> [Job]:
Copy every item below word for word, omitting the pictures.

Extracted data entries
◆ ◆ ◆ ◆ ◆ ◆ ◆

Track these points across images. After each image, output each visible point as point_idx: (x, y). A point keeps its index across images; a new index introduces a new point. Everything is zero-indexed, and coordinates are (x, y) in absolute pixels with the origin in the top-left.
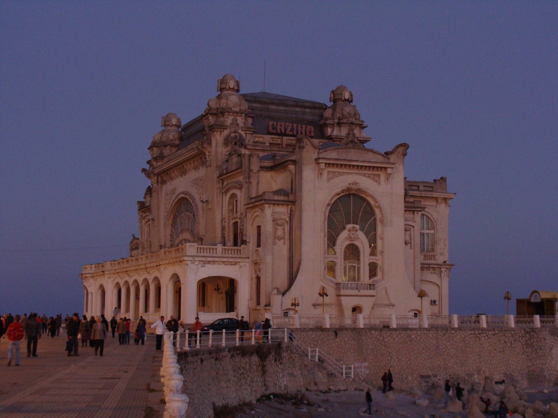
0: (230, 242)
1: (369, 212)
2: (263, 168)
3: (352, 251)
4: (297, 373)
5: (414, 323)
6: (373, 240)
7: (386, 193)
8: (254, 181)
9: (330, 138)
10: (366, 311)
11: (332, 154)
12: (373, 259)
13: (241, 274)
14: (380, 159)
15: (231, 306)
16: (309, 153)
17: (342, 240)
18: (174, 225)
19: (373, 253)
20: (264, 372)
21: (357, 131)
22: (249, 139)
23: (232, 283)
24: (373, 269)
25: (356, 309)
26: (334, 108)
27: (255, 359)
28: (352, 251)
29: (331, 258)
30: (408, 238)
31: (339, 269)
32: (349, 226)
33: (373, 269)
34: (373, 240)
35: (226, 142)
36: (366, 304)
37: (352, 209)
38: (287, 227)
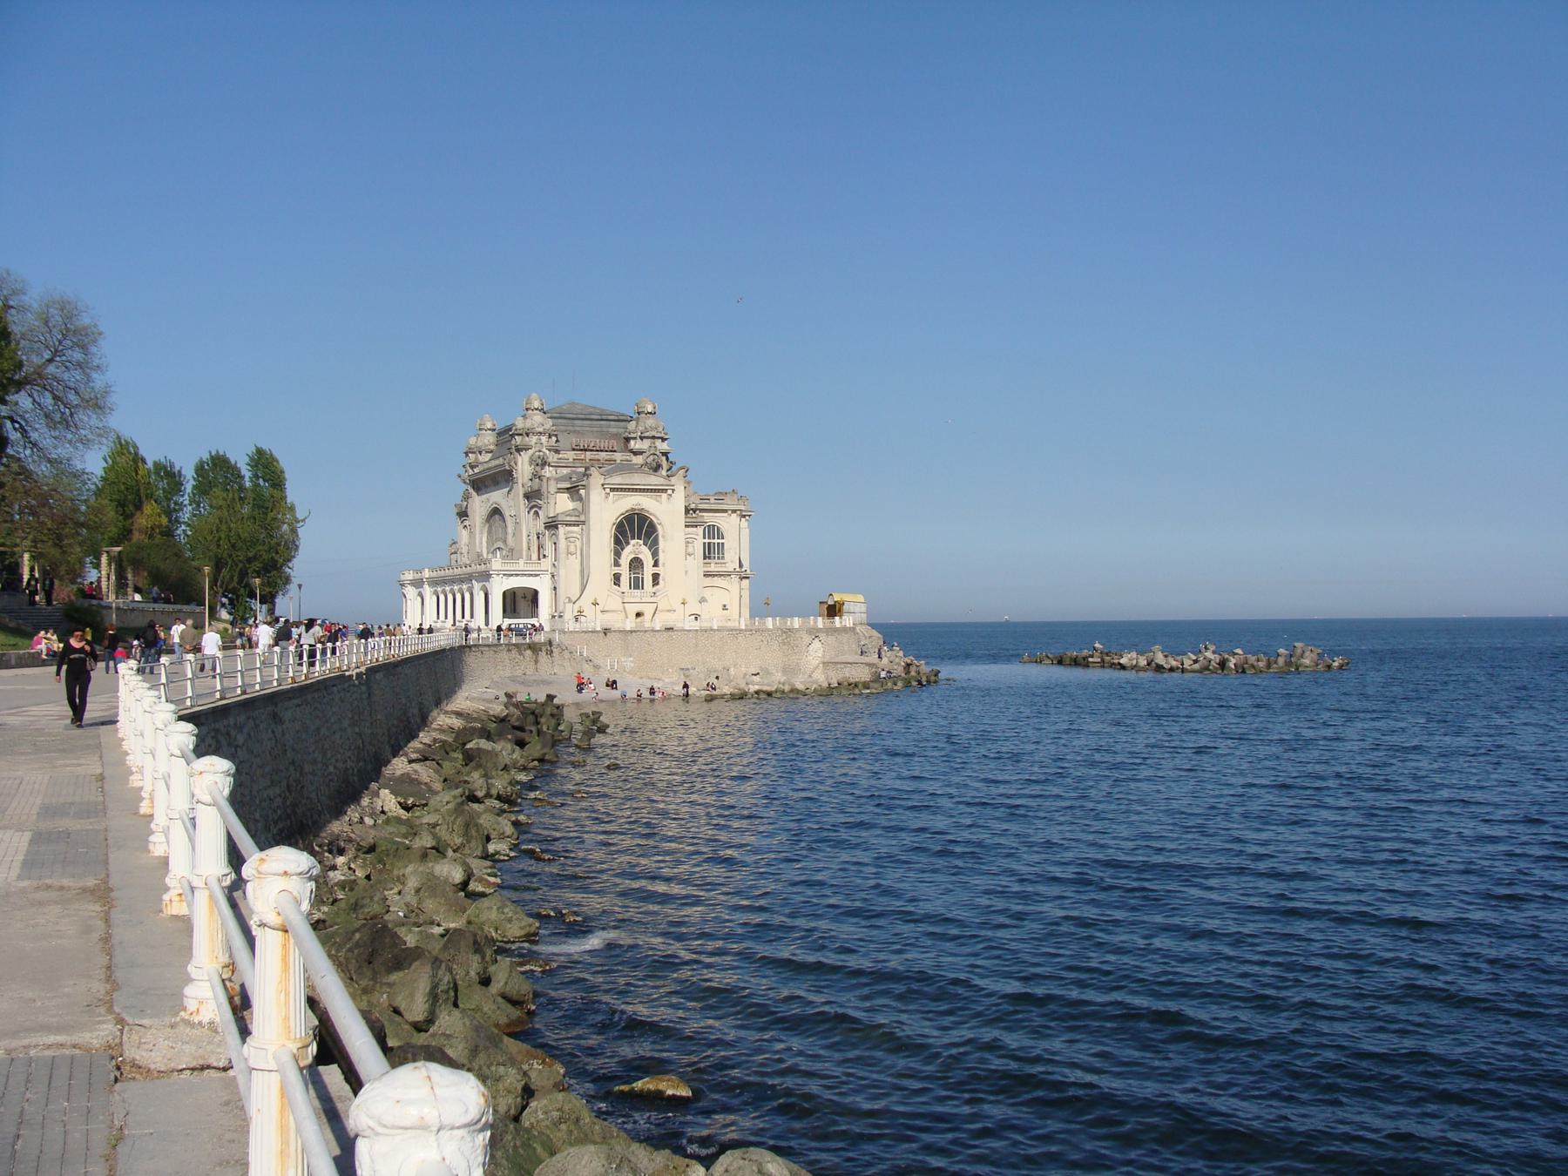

◆ ◆ ◆ ◆ ◆ ◆ ◆

> [Answer to the exercise]:
Track these points across images. After each image, output each visible point as point_idx: (x, y). A point keeps its index across images; a new index introduces a new point. Everything is zero-indexed, and coordinates are (x, y) in absolute pixels with the origin in the top-left.
0: (230, 242)
1: (369, 212)
2: (263, 168)
3: (352, 251)
4: (297, 373)
5: (414, 323)
6: (373, 240)
7: (386, 193)
8: (254, 181)
9: (330, 138)
10: (366, 311)
11: (332, 154)
12: (373, 259)
13: (241, 274)
14: (380, 159)
15: (231, 306)
16: (309, 153)
17: (342, 240)
18: (174, 225)
19: (373, 253)
20: (264, 372)
21: (357, 131)
22: (249, 139)
23: (232, 283)
24: (373, 269)
25: (356, 309)
26: (334, 108)
27: (255, 359)
28: (352, 251)
29: (331, 258)
30: (408, 238)
31: (339, 269)
32: (349, 226)
33: (373, 269)
34: (373, 240)
35: (226, 142)
36: (366, 304)
37: (352, 209)
38: (287, 227)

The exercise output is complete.